■ **Your goal**
Lines that contain "size" are to be copied from the material, every one of them.

■ **Data section**
==============================
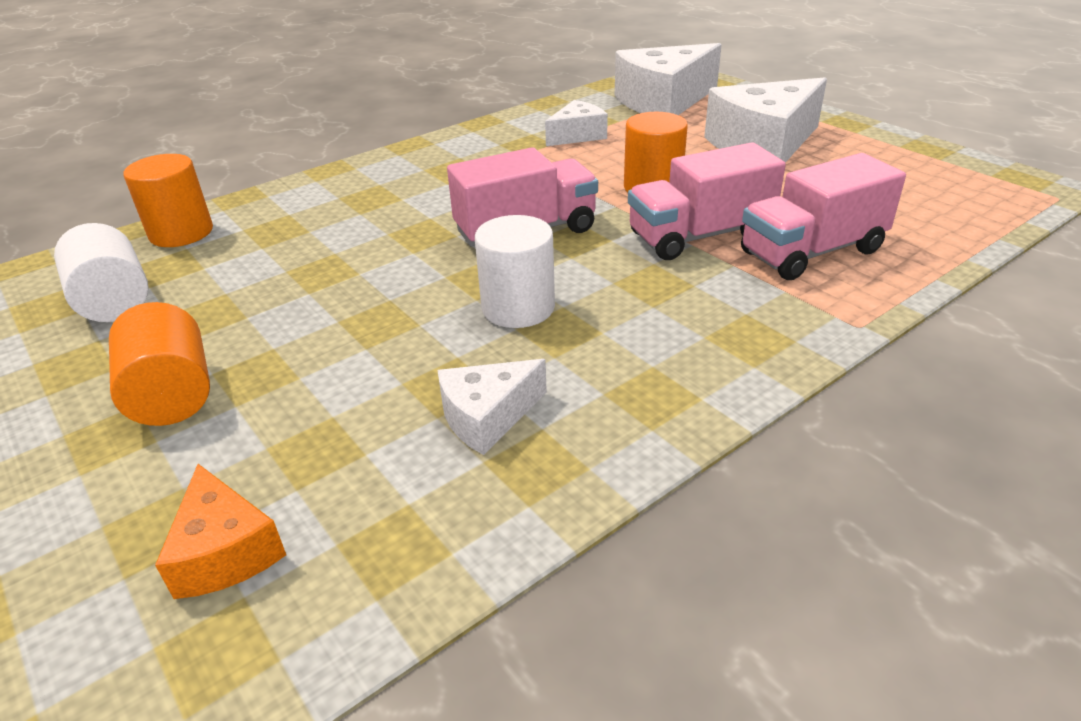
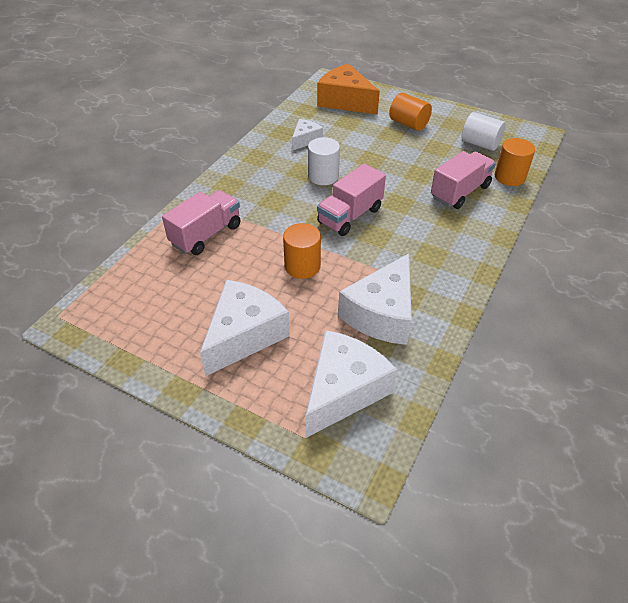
camera: 155 degrees right, 10 degrees up
(225, 551) = (345, 101): orange cheese -> orange cheese, size x1.88
(577, 135) = (382, 314): white cheese -> white cheese, size x1.88
(699, 236) = (263, 233): pink truck -> pink truck (460, 192)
==============================
■ **Exercise response**
(225, 551) = (345, 101): orange cheese -> orange cheese, size x1.88
(577, 135) = (382, 314): white cheese -> white cheese, size x1.88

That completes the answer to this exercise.